▸ MATERIAL PROVIDED
□ □ □

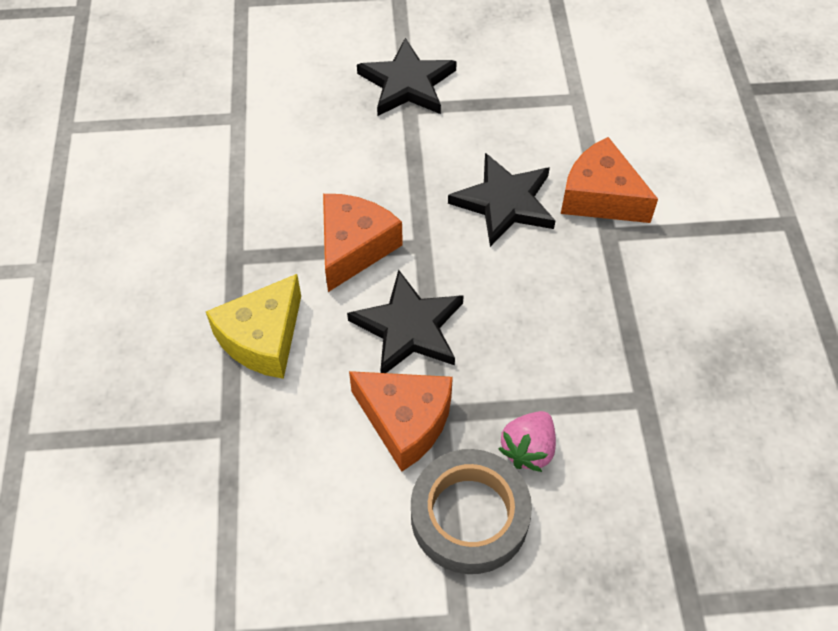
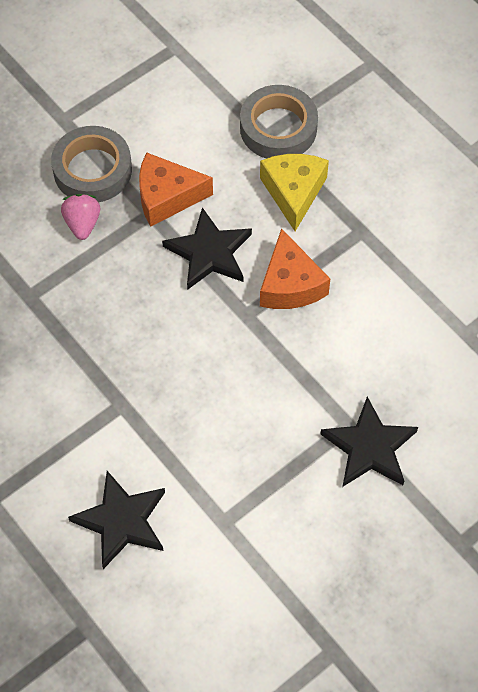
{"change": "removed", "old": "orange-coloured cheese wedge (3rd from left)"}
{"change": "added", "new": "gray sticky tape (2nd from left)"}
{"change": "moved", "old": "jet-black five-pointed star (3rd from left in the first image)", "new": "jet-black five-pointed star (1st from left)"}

□ □ □

▸ AIM OF THE TASK
If a line holds a picture, skip the picture and transcribe the rest of the material exactly.

▸ RESPONSE BOX
{"change": "removed", "old": "orange-coloured cheese wedge (3rd from left)"}
{"change": "added", "new": "gray sticky tape (2nd from left)"}
{"change": "moved", "old": "jet-black five-pointed star (3rd from left in the first image)", "new": "jet-black five-pointed star (1st from left)"}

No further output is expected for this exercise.